§ **What you need to do**: Count how many lines in the entries below hold "green". Only the number belongs in the answer.

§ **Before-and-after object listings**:
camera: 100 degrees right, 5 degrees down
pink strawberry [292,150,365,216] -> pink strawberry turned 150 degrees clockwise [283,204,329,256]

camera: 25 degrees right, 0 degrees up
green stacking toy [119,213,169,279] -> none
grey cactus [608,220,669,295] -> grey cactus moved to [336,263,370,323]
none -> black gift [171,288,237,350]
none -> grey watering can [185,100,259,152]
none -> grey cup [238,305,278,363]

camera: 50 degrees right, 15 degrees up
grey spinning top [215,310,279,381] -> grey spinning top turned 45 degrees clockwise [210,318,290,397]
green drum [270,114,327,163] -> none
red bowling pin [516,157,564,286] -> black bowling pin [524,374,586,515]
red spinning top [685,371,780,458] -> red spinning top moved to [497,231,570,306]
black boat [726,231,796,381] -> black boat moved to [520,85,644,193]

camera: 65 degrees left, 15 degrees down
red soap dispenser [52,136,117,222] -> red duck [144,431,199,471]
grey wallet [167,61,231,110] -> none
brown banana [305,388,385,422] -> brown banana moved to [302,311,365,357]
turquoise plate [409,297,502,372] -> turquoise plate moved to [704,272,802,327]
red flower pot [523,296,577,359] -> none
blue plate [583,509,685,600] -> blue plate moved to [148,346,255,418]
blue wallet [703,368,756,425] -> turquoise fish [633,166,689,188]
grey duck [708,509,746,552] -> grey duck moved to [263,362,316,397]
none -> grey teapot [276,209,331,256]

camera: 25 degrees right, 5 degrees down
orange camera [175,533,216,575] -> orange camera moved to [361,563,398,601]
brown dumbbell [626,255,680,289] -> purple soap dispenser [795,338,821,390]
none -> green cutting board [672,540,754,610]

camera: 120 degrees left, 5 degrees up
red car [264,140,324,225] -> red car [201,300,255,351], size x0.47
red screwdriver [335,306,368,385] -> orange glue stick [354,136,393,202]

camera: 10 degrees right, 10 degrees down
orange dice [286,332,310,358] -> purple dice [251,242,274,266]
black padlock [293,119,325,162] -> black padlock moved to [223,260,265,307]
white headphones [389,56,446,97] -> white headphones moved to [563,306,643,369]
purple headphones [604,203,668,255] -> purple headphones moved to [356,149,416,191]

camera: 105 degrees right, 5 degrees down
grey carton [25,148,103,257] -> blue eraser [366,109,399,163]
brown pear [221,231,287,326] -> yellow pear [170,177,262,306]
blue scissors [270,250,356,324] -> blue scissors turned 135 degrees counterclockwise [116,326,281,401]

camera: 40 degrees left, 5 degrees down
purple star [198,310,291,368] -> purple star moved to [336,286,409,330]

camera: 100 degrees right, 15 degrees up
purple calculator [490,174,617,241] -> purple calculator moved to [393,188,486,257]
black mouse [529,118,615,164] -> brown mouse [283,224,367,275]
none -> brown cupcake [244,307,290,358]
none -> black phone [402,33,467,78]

§ **Reply to the exercise**: 3